* To do
In the rows below, report each line that contains the string "located". Case matters.

============================================================

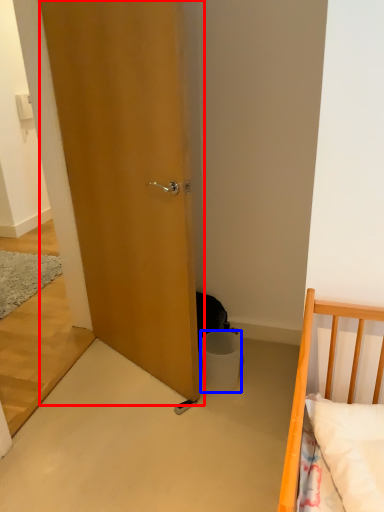
Question: Which object is closer to the camera taking this photo, door (highlighted by a red box) or trash bin/can (highlighted by a blue box)?

Choices:
 (A) door
 (B) trash bin/can

Answer: (A)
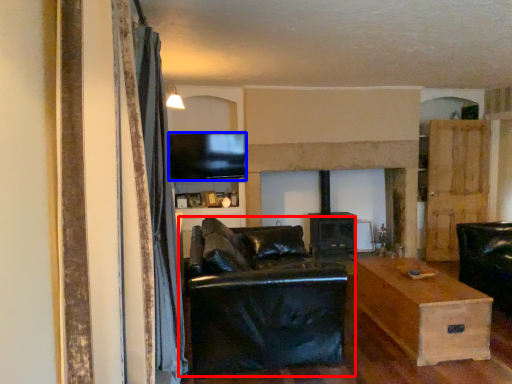
Question: Which object appears farthest to the camera in this image, studio couch (highlighted by a red box) or television (highlighted by a blue box)?

Choices:
 (A) studio couch
 (B) television

Answer: (B)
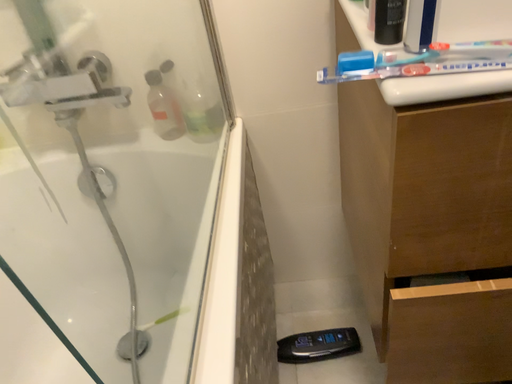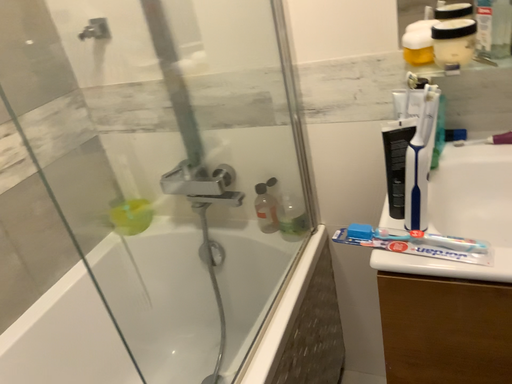
Question: How did the camera likely rotate when shooting the video?

Choices:
 (A) rotated right
 (B) rotated left

Answer: (B)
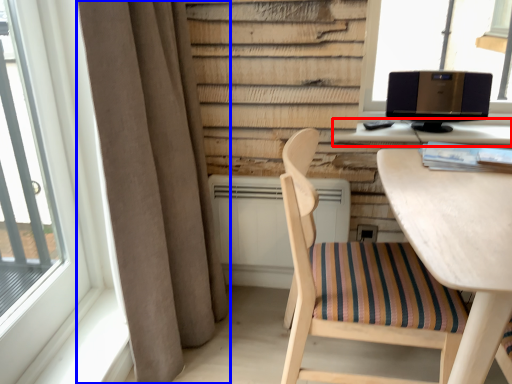
Question: Which point is further to the camera, computer (highlighted by a red box) or curtain (highlighted by a blue box)?

Choices:
 (A) computer
 (B) curtain

Answer: (A)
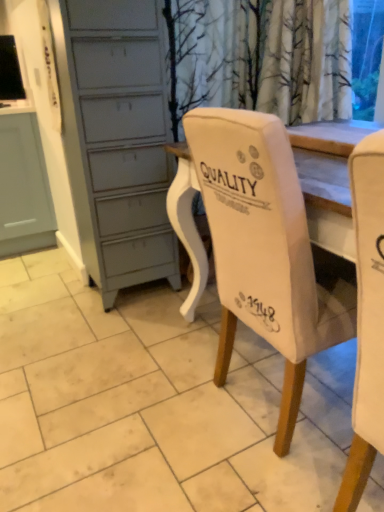
Where is `vacant area situated below white fabric chair at center (from a real-world perspective)`? vacant area situated below white fabric chair at center (from a real-world perspective) is located at coordinates (276, 399).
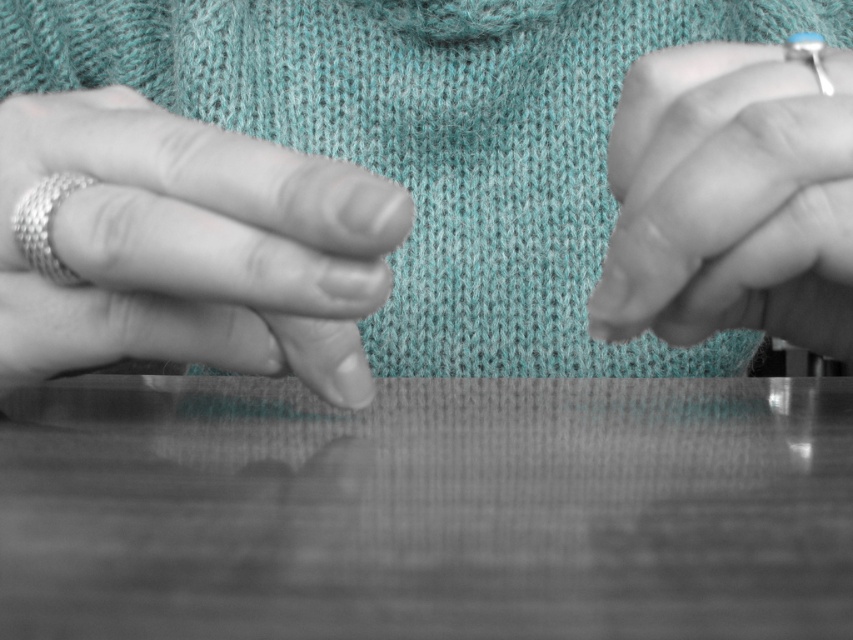
Question: Is metallic ring at left thinner than silver woven ring at left?

Choices:
 (A) no
 (B) yes

Answer: (A)

Question: Which point is farther to the camera?

Choices:
 (A) (16, 138)
 (B) (33, 250)
 (C) (53, 170)
 (D) (816, 141)

Answer: (A)

Question: Can you confirm if metallic ring at left is positioned above silver woven ring at left?

Choices:
 (A) no
 (B) yes

Answer: (A)

Question: Among these objects, which one is nearest to the camera?

Choices:
 (A) matte silver ring at center
 (B) silver metallic ring at upper right
 (C) silver woven ring at left

Answer: (A)

Question: Does matte silver ring at center appear under metallic ring at left?

Choices:
 (A) yes
 (B) no

Answer: (B)

Question: Among these points, which one is farthest from the camera?

Choices:
 (A) (146, 241)
 (B) (142, 180)
 (C) (701, 147)

Answer: (C)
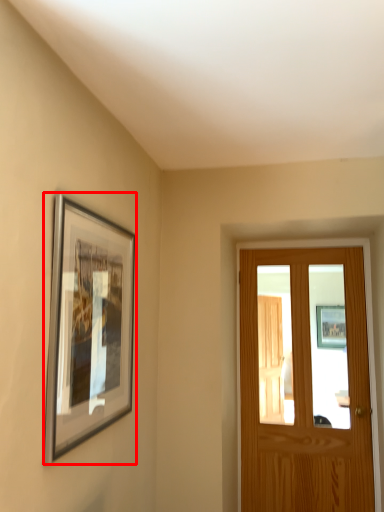
Question: Considering the relative positions of picture frame (annotated by the red box) and door in the image provided, where is picture frame (annotated by the red box) located with respect to the staircase?

Choices:
 (A) right
 (B) left

Answer: (B)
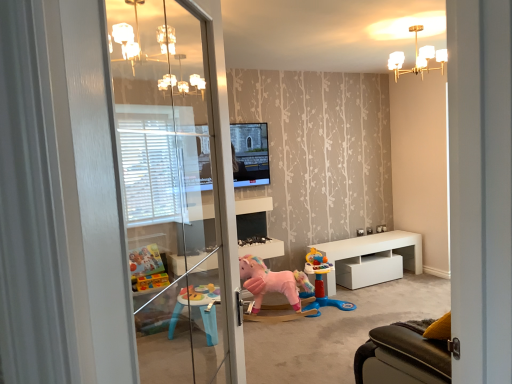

============================================================

* Problem solution
Where is `vacant area situated below white fabric chair at center (from a real-world perspective)`? vacant area situated below white fabric chair at center (from a real-world perspective) is located at coordinates (276, 399).
Question: Considering the relative positions of picture frame (annotated by the red box) and door in the image provided, where is picture frame (annotated by the red box) located with respect to the staircase?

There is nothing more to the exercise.